*** Opening of Information supplied ***

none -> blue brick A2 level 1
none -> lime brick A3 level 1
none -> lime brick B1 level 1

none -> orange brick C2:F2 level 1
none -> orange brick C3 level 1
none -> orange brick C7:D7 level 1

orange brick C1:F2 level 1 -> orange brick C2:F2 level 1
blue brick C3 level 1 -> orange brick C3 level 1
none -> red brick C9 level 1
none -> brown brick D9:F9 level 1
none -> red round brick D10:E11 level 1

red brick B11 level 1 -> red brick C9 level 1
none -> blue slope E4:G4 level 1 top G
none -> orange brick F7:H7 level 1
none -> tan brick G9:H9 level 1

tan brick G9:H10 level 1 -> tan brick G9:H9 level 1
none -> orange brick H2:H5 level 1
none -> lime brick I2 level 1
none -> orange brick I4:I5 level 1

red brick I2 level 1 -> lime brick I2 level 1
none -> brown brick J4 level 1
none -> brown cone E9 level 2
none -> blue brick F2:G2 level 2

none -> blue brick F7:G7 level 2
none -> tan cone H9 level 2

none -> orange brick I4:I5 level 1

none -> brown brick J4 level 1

*** Close of Information supplied ***

▶ Task to complete
Set down precisely the lines above between the line holding "orange brick C1:F2" and the line holding "red brick B11 level 1 -> red brick C9 level 1", inclusive, and nothing beyond them.

▶ Response to this exercise
orange brick C1:F2 level 1 -> orange brick C2:F2 level 1
blue brick C3 level 1 -> orange brick C3 level 1
none -> red brick C9 level 1
none -> brown brick D9:F9 level 1
none -> red round brick D10:E11 level 1

red brick B11 level 1 -> red brick C9 level 1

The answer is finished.